*** Opening Data shown ***
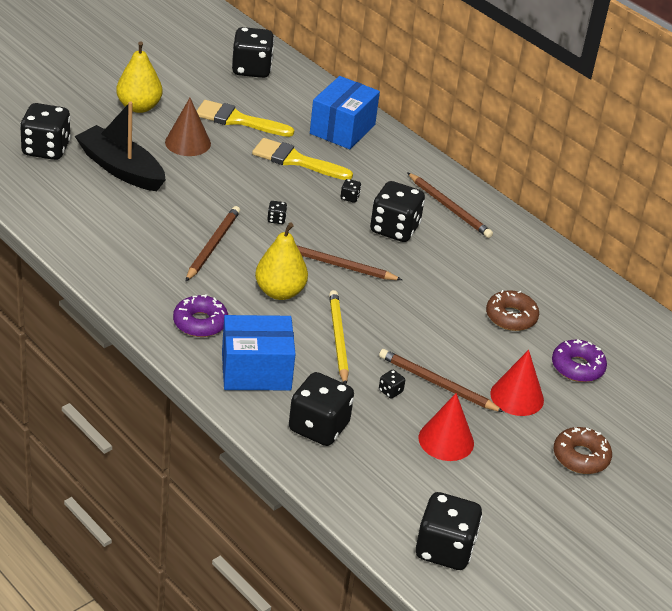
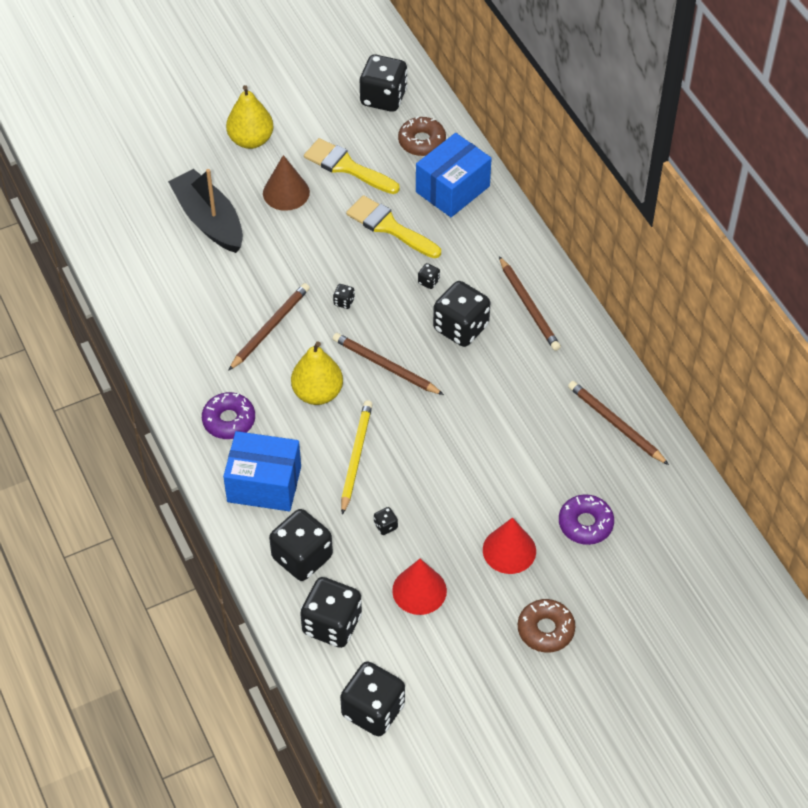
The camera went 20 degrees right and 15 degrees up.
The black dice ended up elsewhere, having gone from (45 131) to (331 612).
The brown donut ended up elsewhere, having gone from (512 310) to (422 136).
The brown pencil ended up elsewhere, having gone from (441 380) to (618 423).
*** Closing Data shown ***
Task prompt: An exact copy of the listing is required, with every image removed.

Expected output:
The camera went 20 degrees right and 15 degrees up.
The black dice ended up elsewhere, having gone from (45 131) to (331 612).
The brown donut ended up elsewhere, having gone from (512 310) to (422 136).
The brown pencil ended up elsewhere, having gone from (441 380) to (618 423).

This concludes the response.